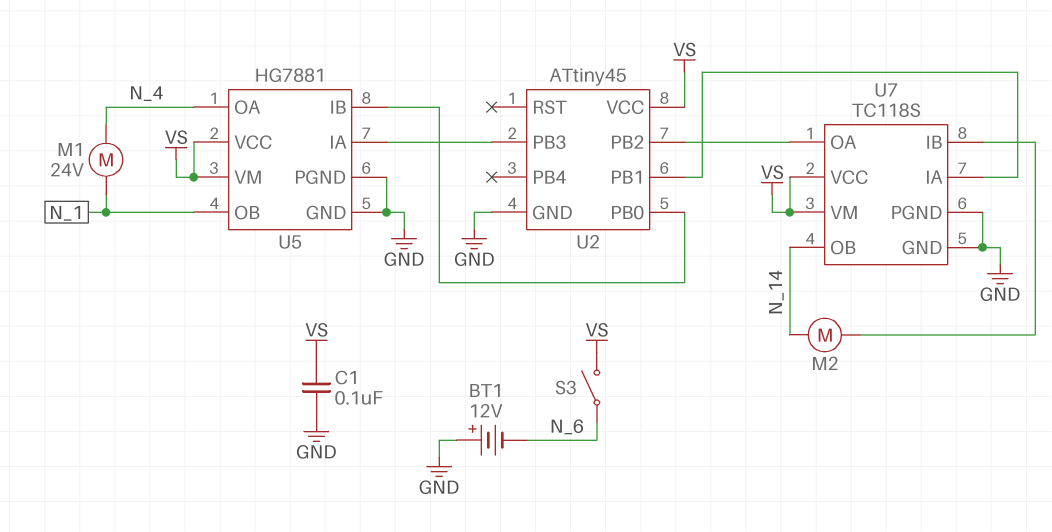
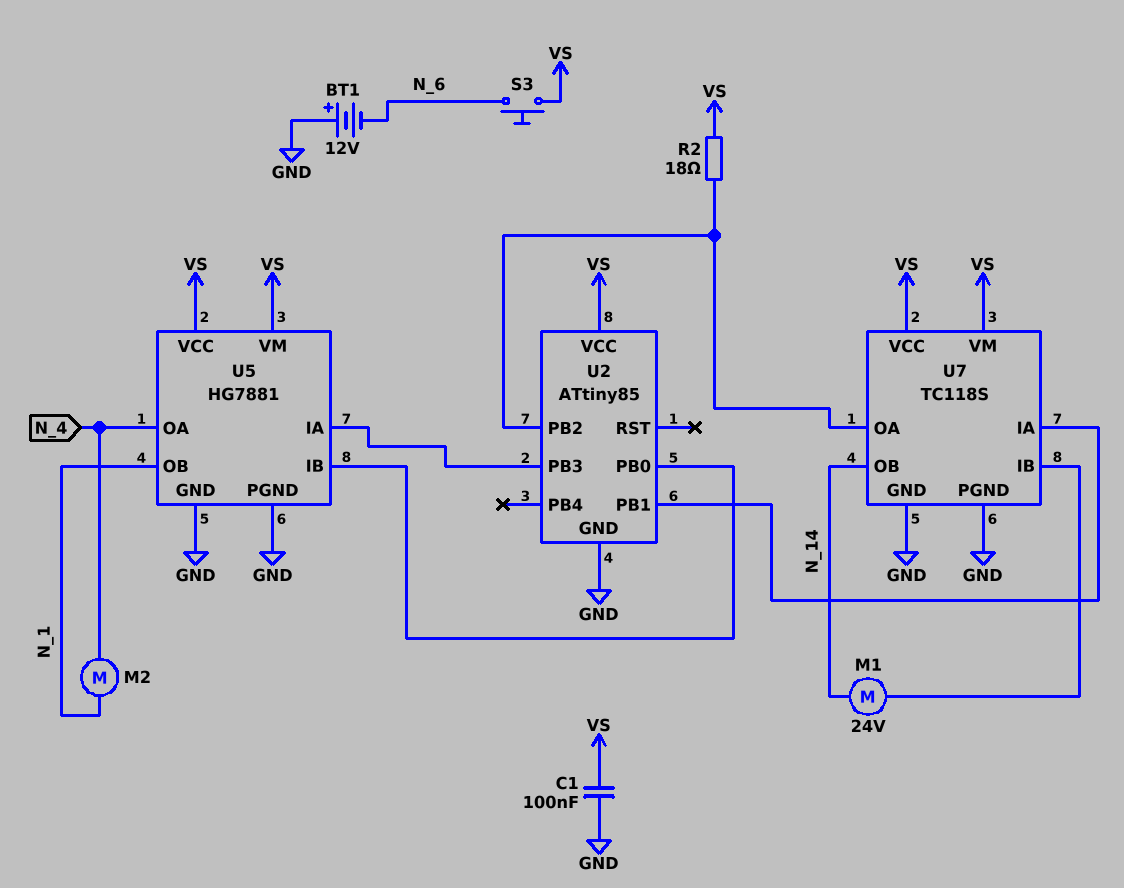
M1: motor 24V (N_1, N_4) -> motor 24V (N_14, U7/IB)
M2: motor (N_14, U7/IB) -> motor (N_1, N_4)
R2: none -> 18 (U2/PB2, VS)
S3: switch (N_6, VS) -> button (N_6, VS)
U2: ATtiny45 -> ATtiny85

=== Task to complete ===
Return the lines beginning at the one that contains "R2: none -> 18 (U2/PB2, VS)" and continuing through the last line of the data, exactly as they stand and without any others.

=== Task output ===
R2: none -> 18 (U2/PB2, VS)
S3: switch (N_6, VS) -> button (N_6, VS)
U2: ATtiny45 -> ATtiny85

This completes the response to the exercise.